## Data listing:
* * * *

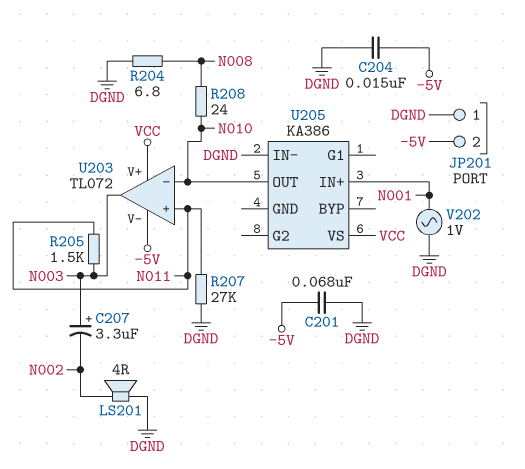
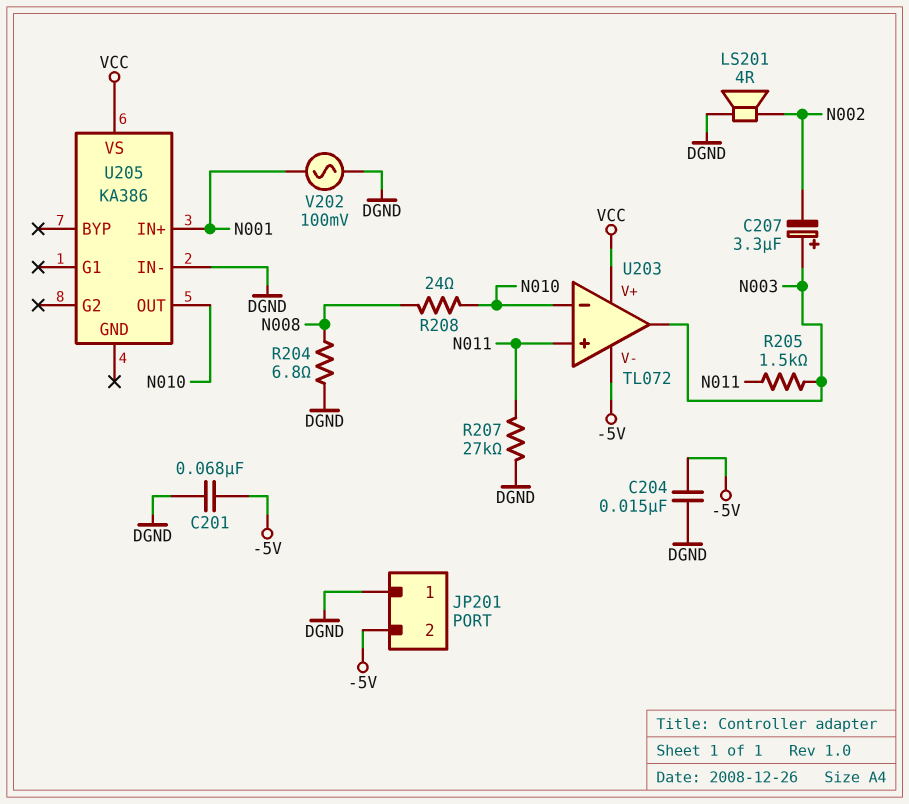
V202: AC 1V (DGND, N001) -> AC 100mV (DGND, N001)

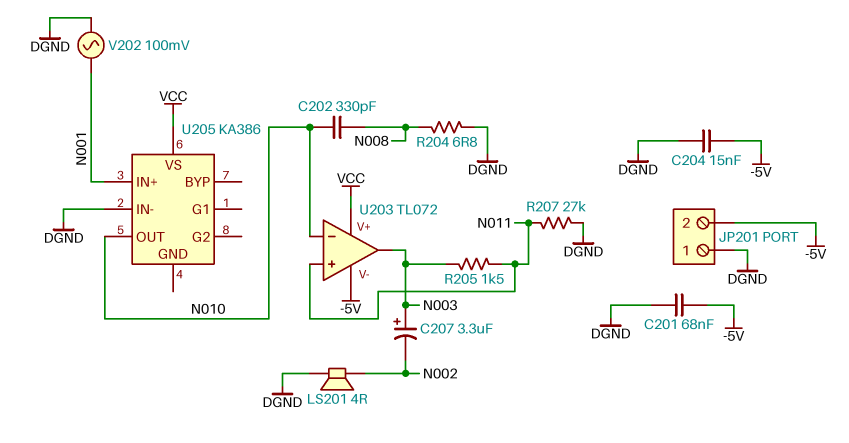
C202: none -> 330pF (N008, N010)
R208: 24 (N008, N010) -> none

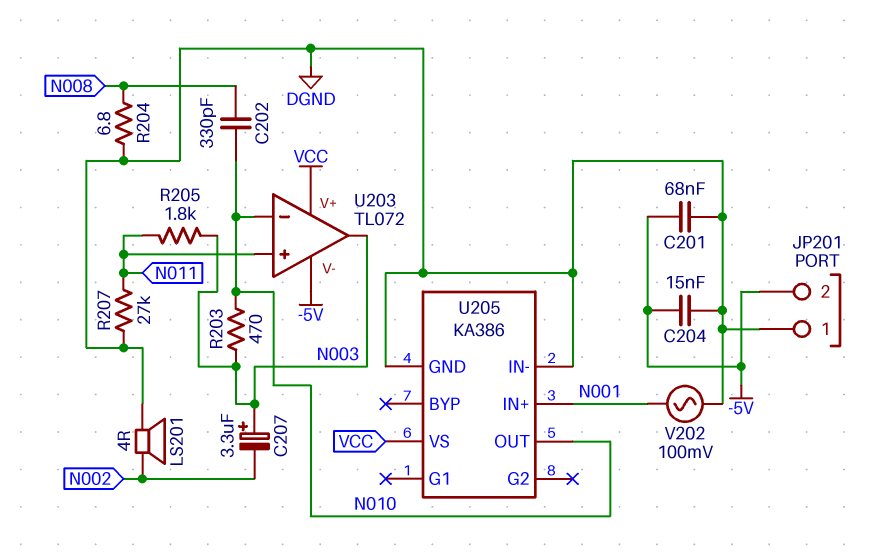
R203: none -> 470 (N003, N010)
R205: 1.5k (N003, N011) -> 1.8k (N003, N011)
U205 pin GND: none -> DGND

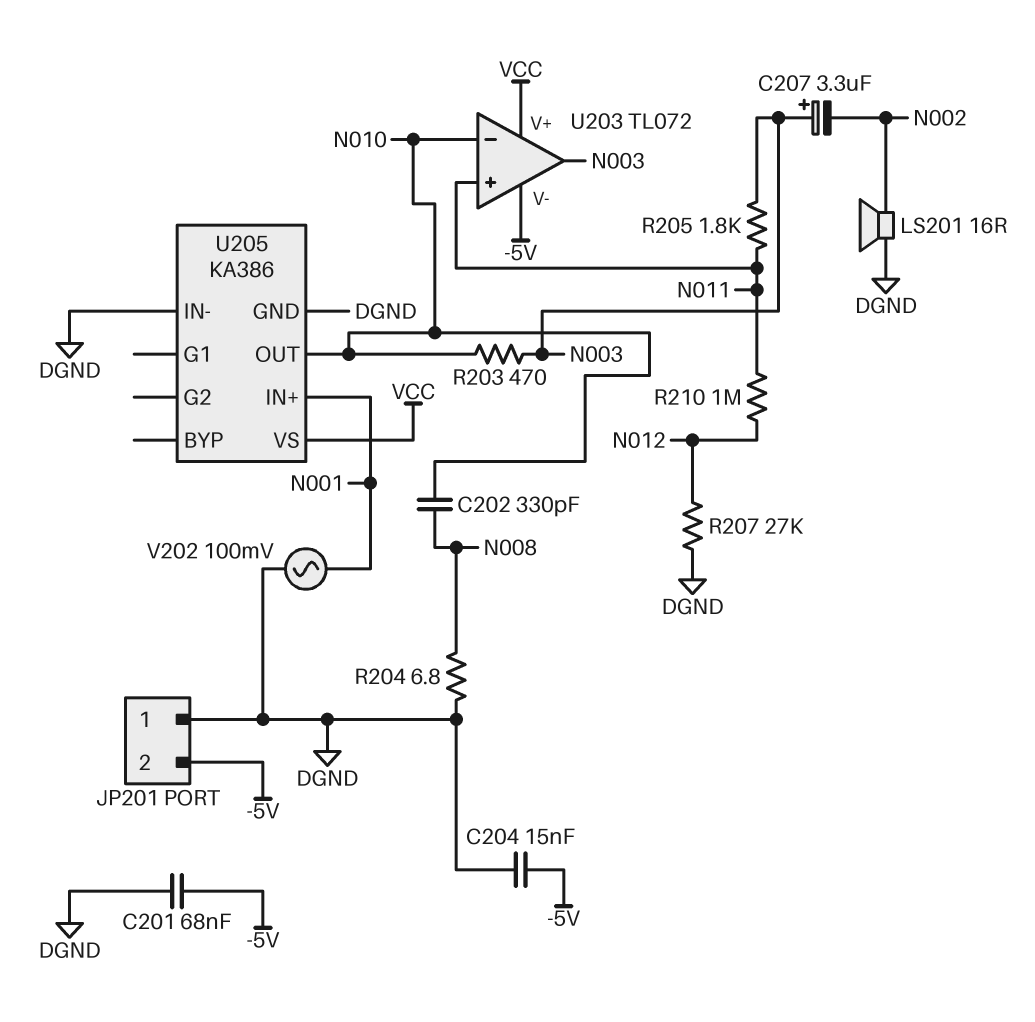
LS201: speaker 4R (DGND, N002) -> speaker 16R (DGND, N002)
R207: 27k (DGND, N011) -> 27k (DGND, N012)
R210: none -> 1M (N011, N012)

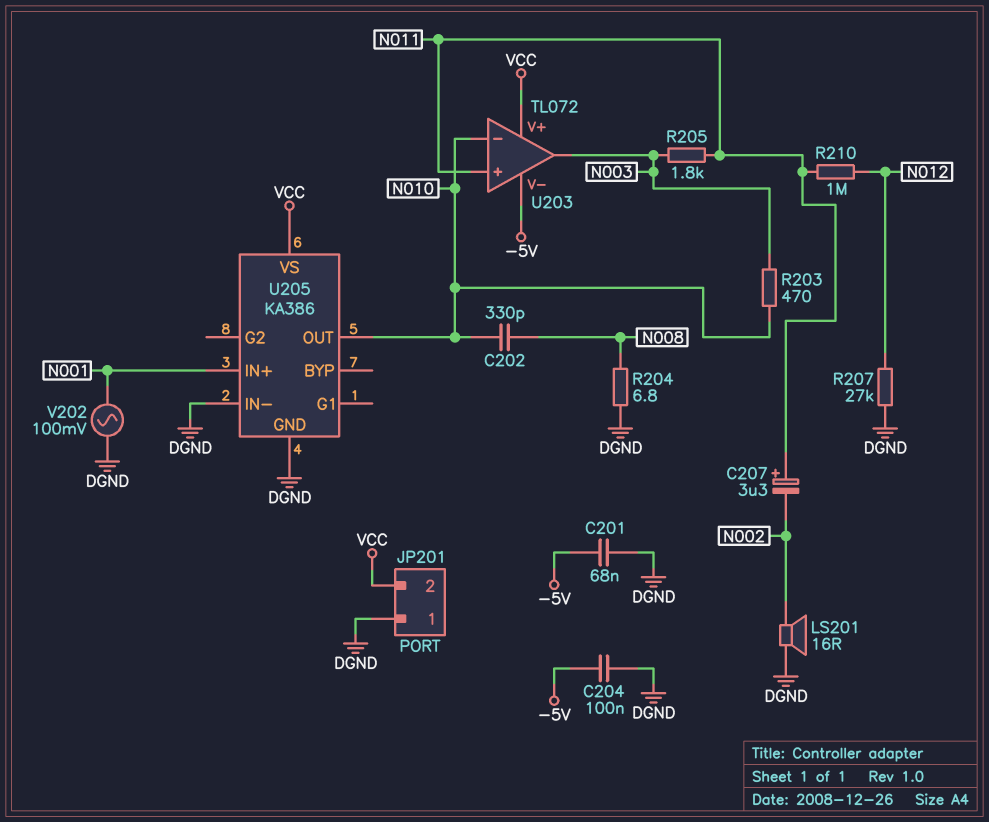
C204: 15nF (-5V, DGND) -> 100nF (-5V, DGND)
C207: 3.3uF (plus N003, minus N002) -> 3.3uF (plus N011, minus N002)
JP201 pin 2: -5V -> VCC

* * * *

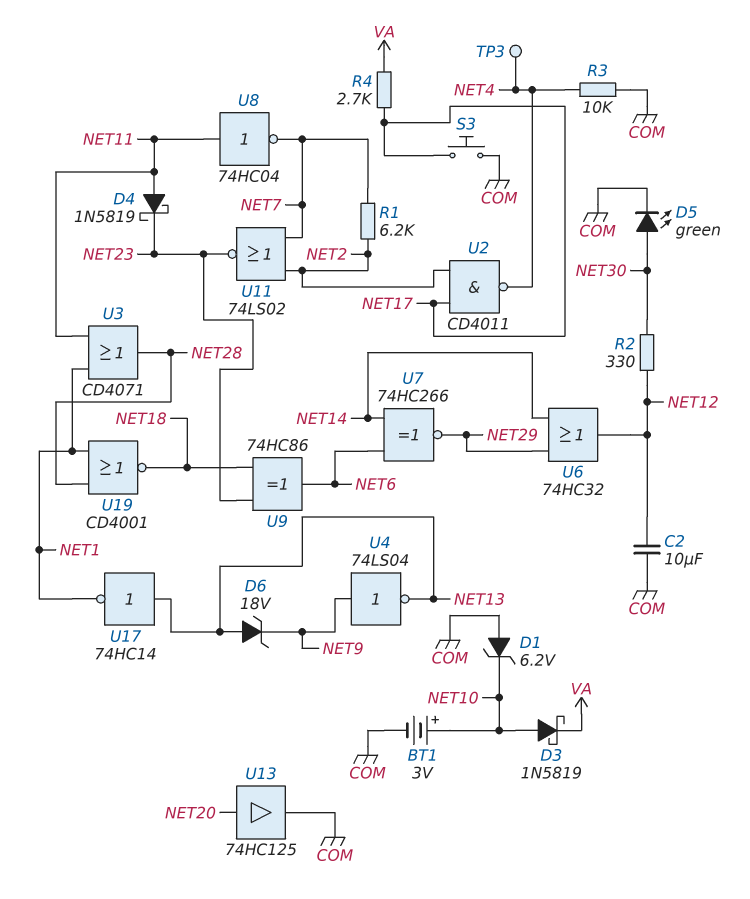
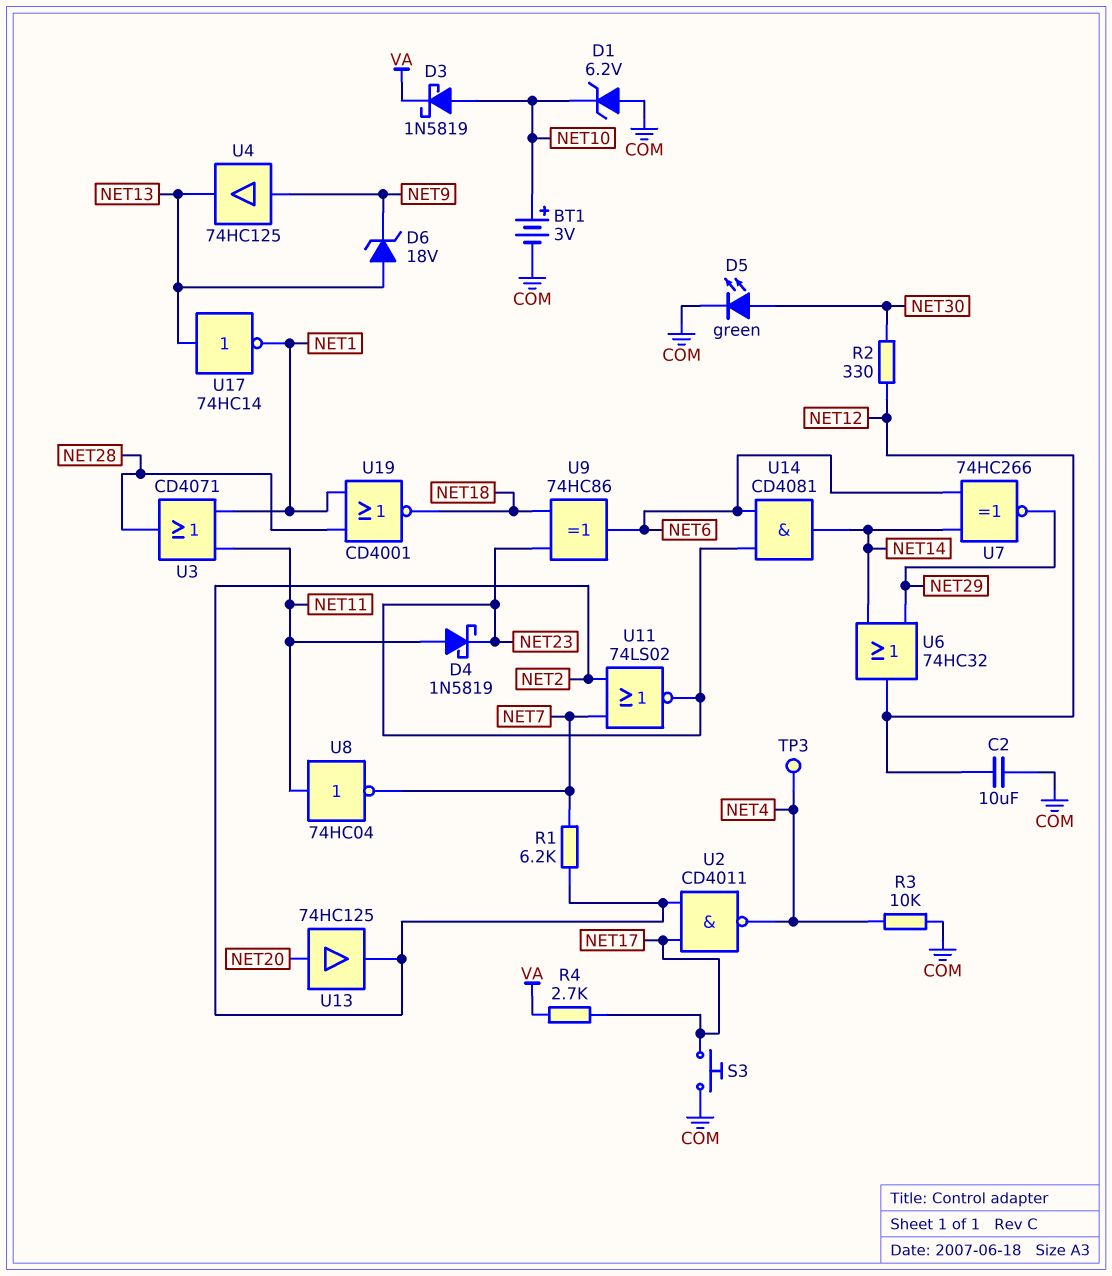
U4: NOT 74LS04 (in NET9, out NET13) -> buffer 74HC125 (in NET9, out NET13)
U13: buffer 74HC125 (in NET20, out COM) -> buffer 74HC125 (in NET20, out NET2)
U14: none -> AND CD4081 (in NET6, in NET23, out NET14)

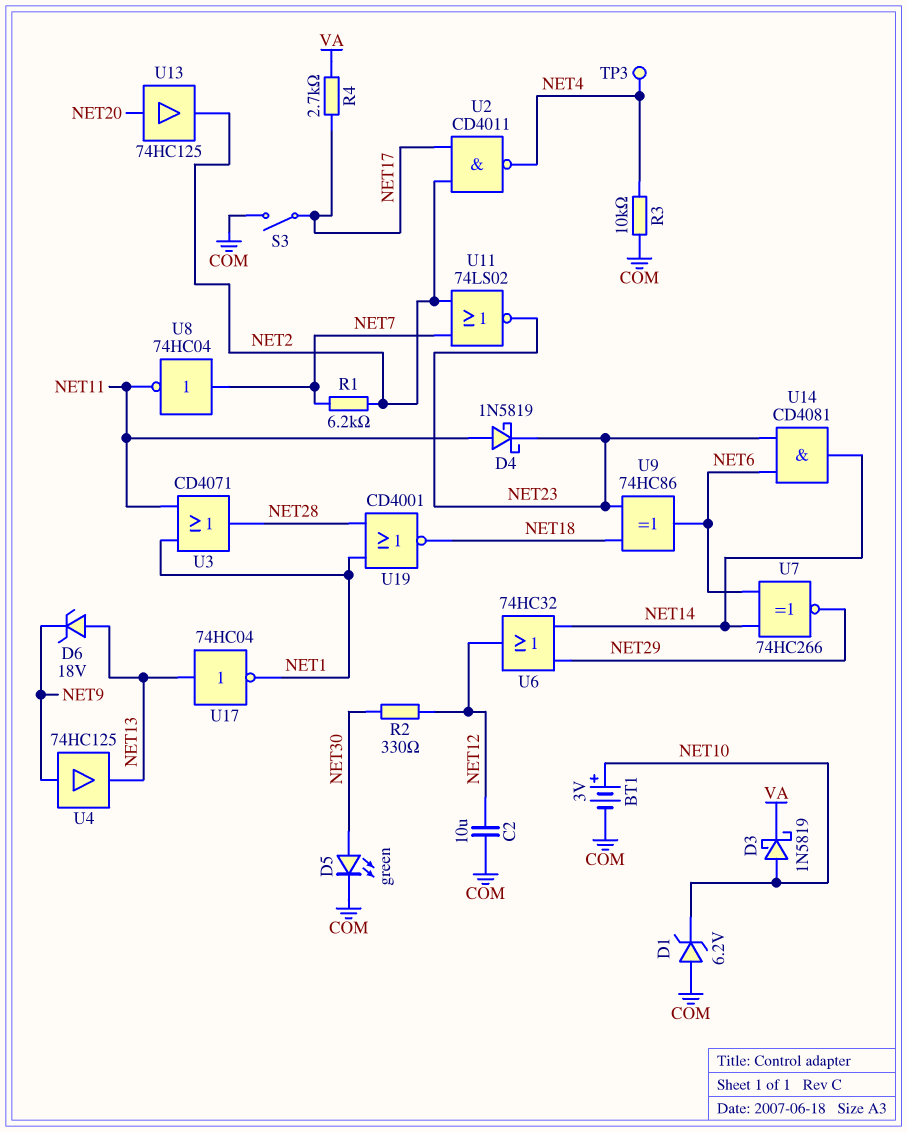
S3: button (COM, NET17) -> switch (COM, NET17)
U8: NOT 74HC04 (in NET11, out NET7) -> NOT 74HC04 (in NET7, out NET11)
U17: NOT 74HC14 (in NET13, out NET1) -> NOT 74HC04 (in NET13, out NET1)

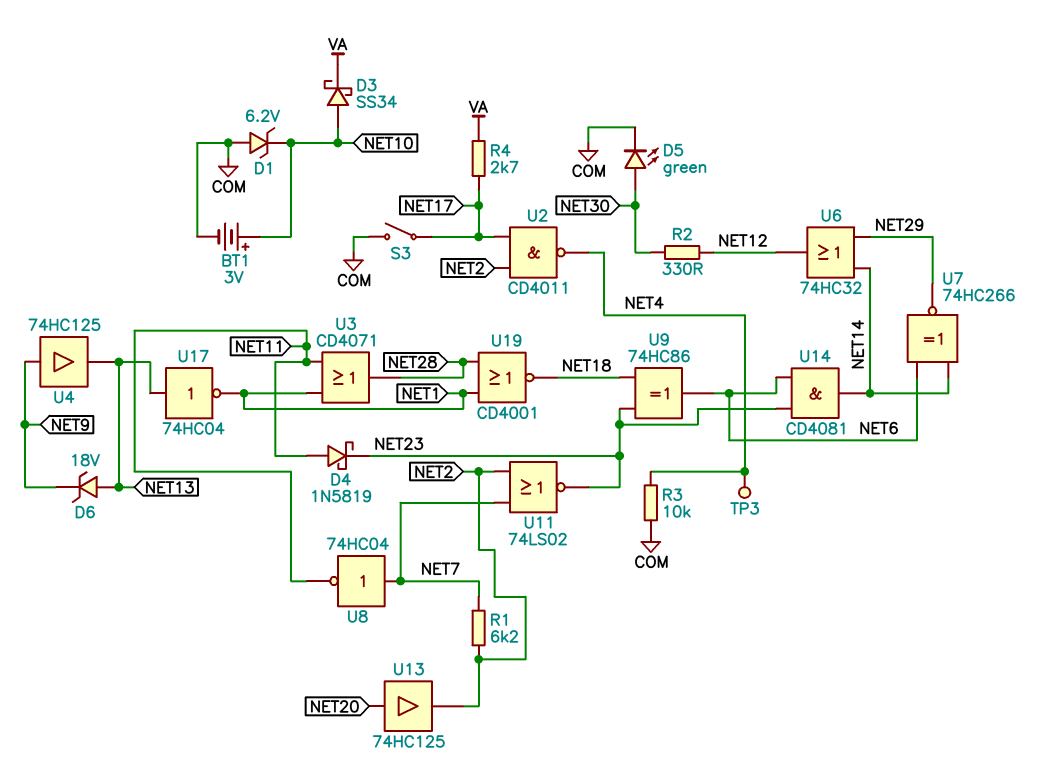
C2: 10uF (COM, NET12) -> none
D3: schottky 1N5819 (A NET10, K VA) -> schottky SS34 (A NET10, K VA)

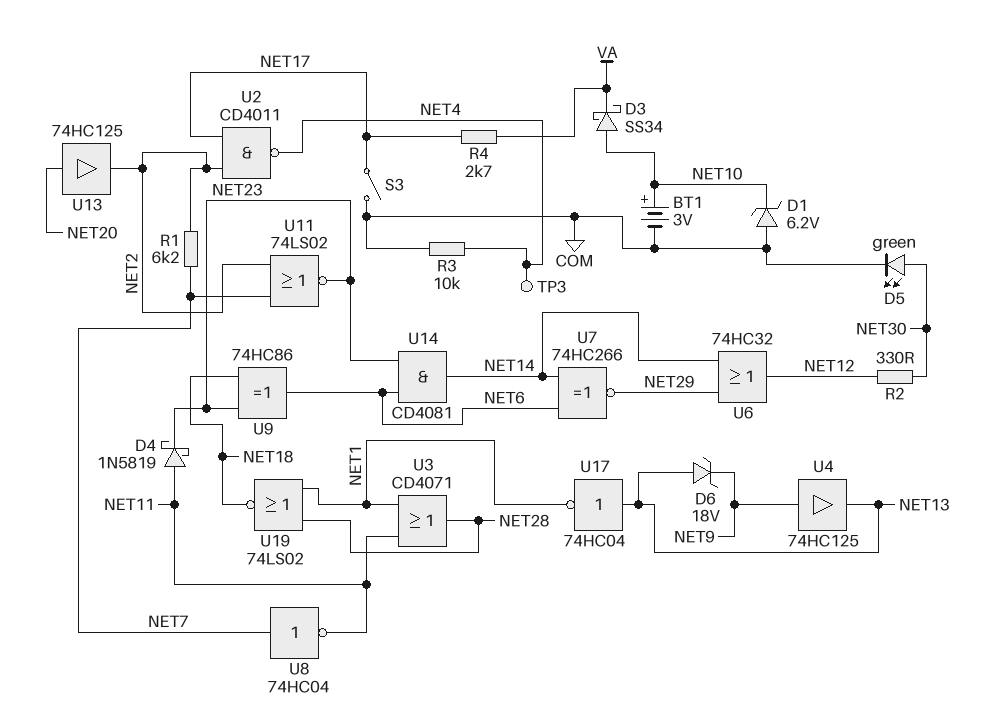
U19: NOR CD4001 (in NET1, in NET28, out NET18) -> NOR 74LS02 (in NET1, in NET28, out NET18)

* * * *

## Exercise details:
Using the entries above, state how many lines contain the string "buffer"; the number is all that is needed.

## Result for this task:
2